WHAT THE TASK REQUIRES: Print what the records say exactly, and omit the pictures.

=== Section Start ===

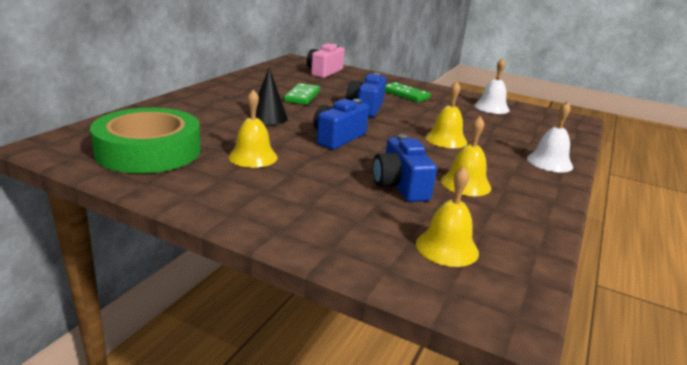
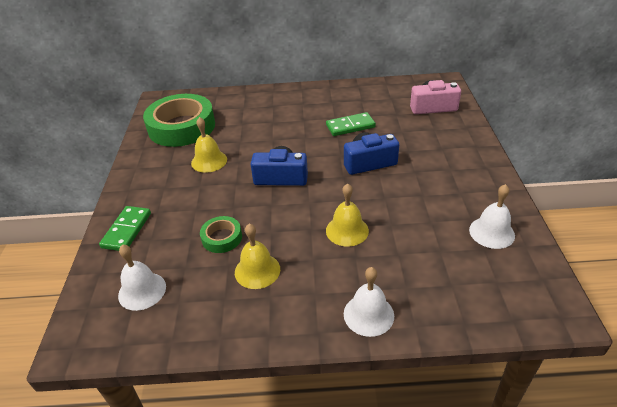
camera: 65 degrees right, 15 degrees up
(268, 117) = (283, 135): black cone -> none
(400, 185) = (222, 238): blue camera -> green tape
(405, 94) = (441, 168): green domino -> green domino (126, 230)
(447, 247) = (142, 291): yellow bell -> white bell

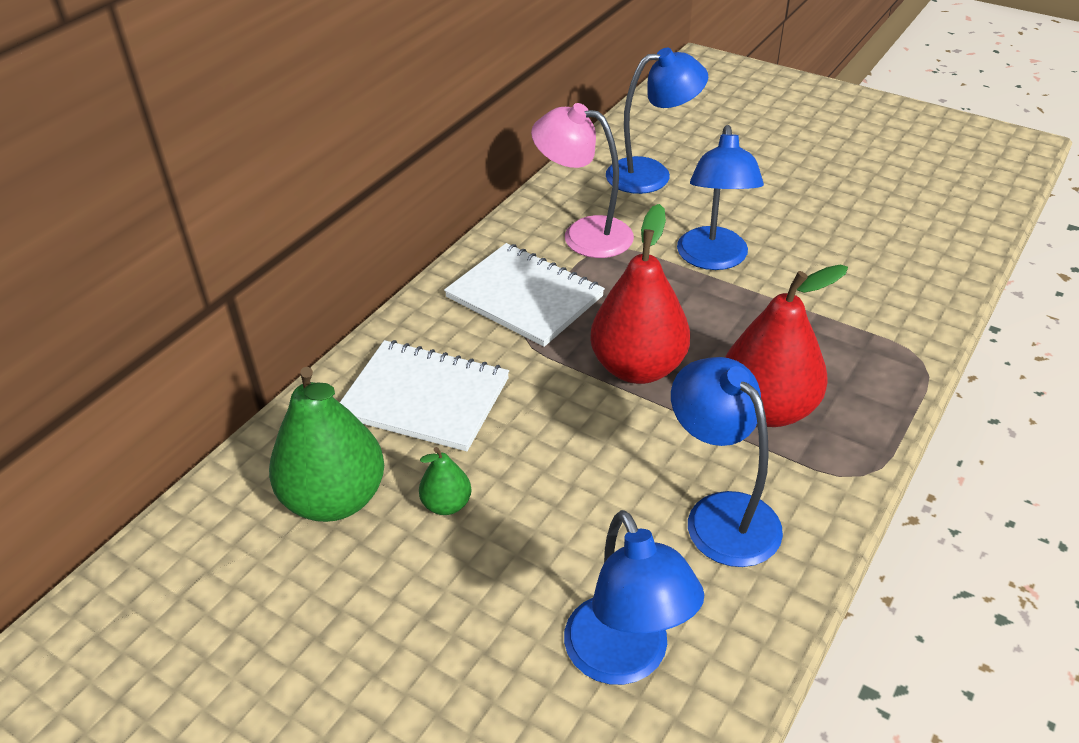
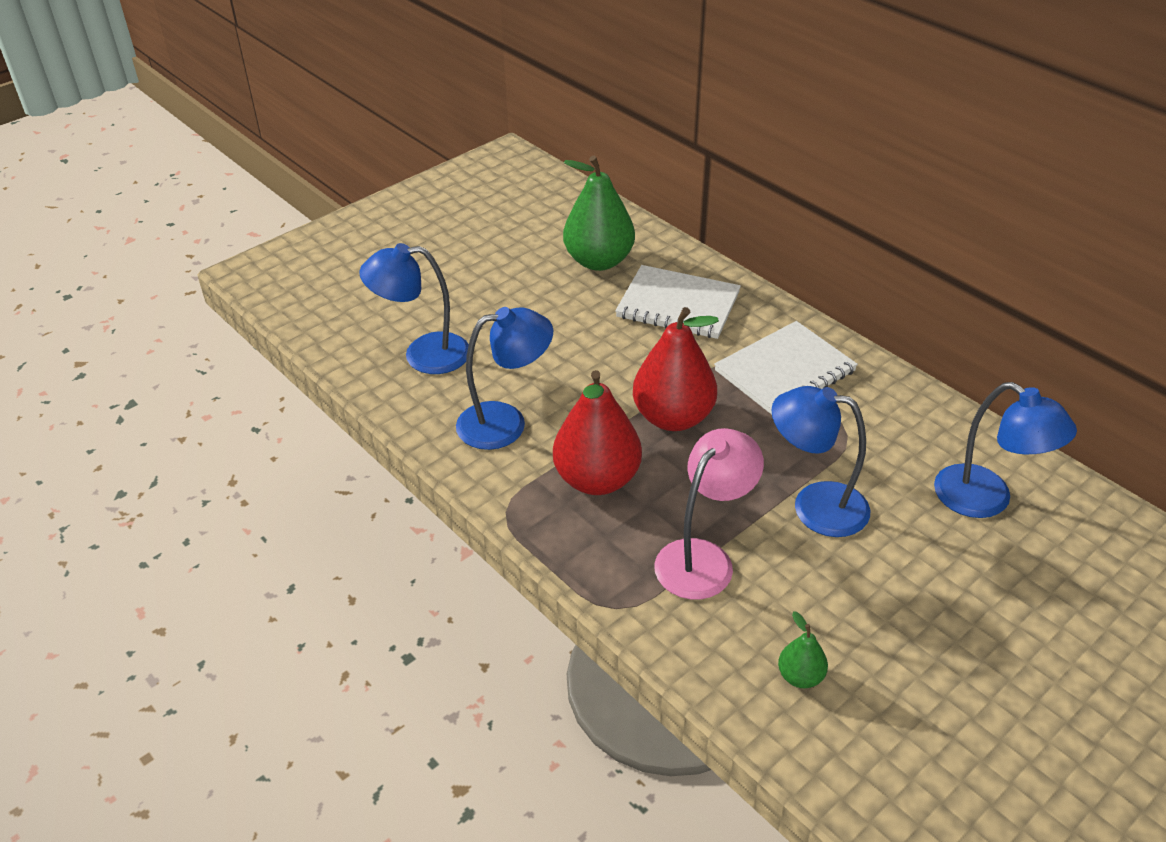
camera: 105 degrees right, 0 degrees up
(424, 398) = (678, 305): white notebook -> white notebook turned 75 degrees clockwise
(446, 504) = (573, 303): green pear -> green pear (800, 676)
(584, 234) = (875, 425): pink lamp -> pink lamp (703, 558)
(651, 174) = (986, 500): blue lamp -> blue lamp turned 45 degrees counterclockwise

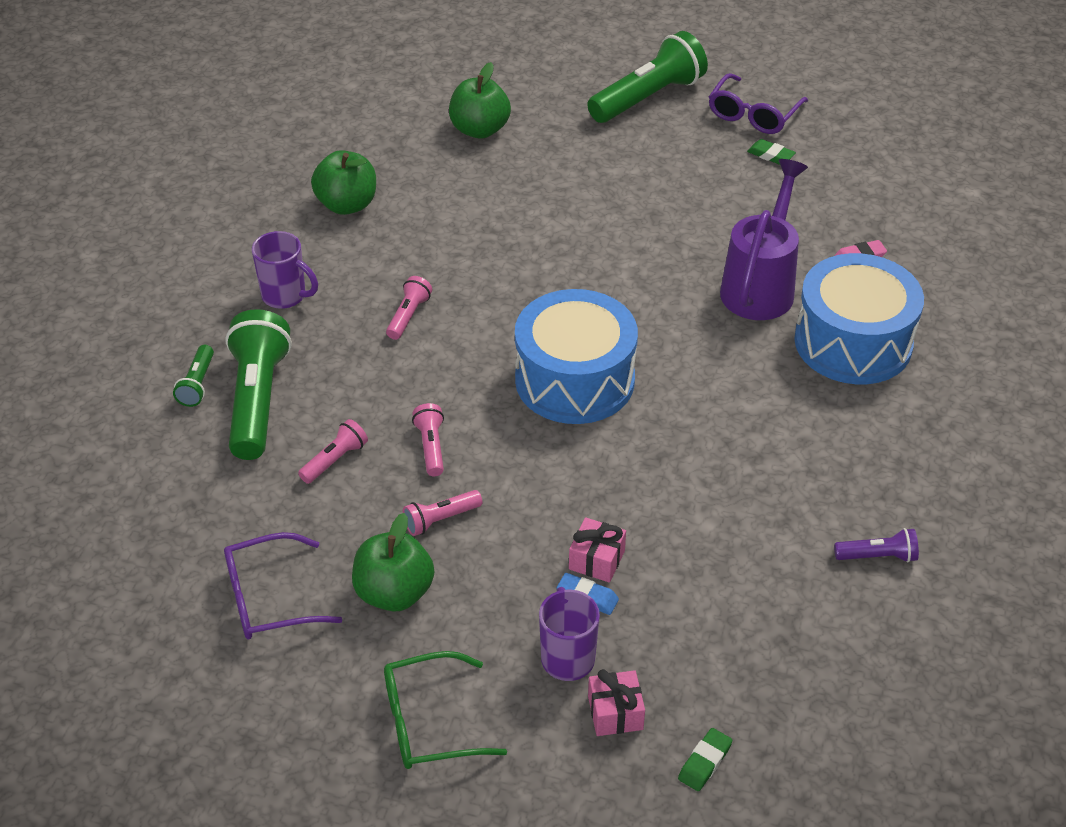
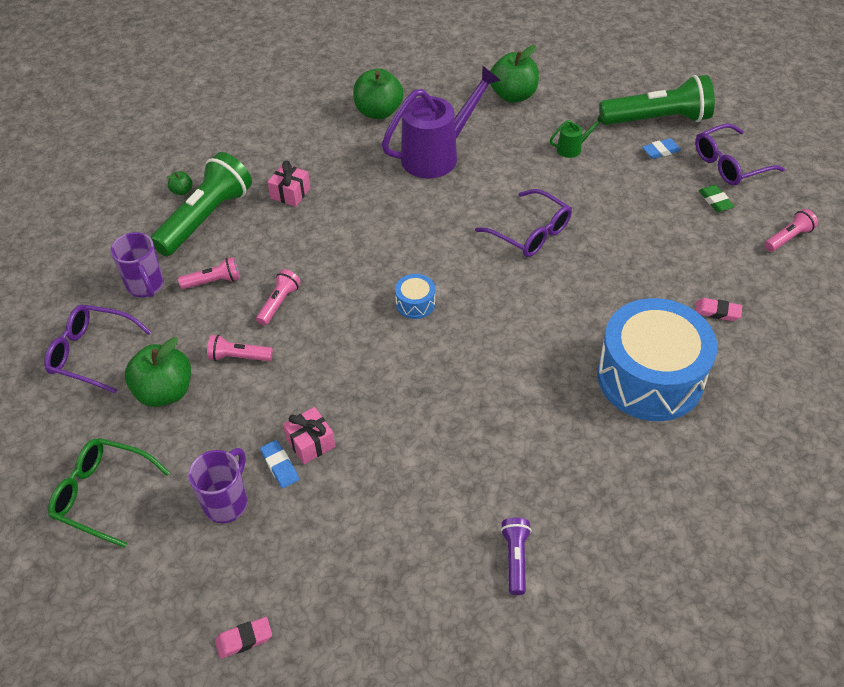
camera: 35 degrees right, 5 degrees up
(197, 384) = (182, 191): green flashlight -> green apple
(285, 296) = (285, 157): purple mug -> purple mug (146, 286)
(408, 316) = (348, 205): pink flashlight -> pink flashlight (788, 238)
(574, 380) = (415, 303): blue drum -> blue drum, size x0.40
(591, 160) = (572, 148): none -> green watering can
(615, 713) = (220, 563): pink gift -> pink gift (290, 193)
(625, 260) = (531, 233): none -> purple glasses
(679, 128) = (661, 151): none -> blue eraser
(704, 762) = (244, 639): green eraser -> pink eraser
(760, 286) = (615, 298): purple watering can -> purple watering can (437, 155)
(878, 556) = (515, 558): purple flashlight -> purple flashlight turned 120 degrees counterclockwise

=== Section End ===

SOLUTION TO THIS EXERCISE:
camera: 65 degrees right, 15 degrees up
(268, 117) = (283, 135): black cone -> none
(400, 185) = (222, 238): blue camera -> green tape
(405, 94) = (441, 168): green domino -> green domino (126, 230)
(447, 247) = (142, 291): yellow bell -> white bell

camera: 105 degrees right, 0 degrees up
(424, 398) = (678, 305): white notebook -> white notebook turned 75 degrees clockwise
(446, 504) = (573, 303): green pear -> green pear (800, 676)
(584, 234) = (875, 425): pink lamp -> pink lamp (703, 558)
(651, 174) = (986, 500): blue lamp -> blue lamp turned 45 degrees counterclockwise

camera: 35 degrees right, 5 degrees up
(197, 384) = (182, 191): green flashlight -> green apple
(285, 296) = (285, 157): purple mug -> purple mug (146, 286)
(408, 316) = (348, 205): pink flashlight -> pink flashlight (788, 238)
(574, 380) = (415, 303): blue drum -> blue drum, size x0.40
(591, 160) = (572, 148): none -> green watering can
(615, 713) = (220, 563): pink gift -> pink gift (290, 193)
(625, 260) = (531, 233): none -> purple glasses
(679, 128) = (661, 151): none -> blue eraser
(704, 762) = (244, 639): green eraser -> pink eraser
(760, 286) = (615, 298): purple watering can -> purple watering can (437, 155)
(878, 556) = (515, 558): purple flashlight -> purple flashlight turned 120 degrees counterclockwise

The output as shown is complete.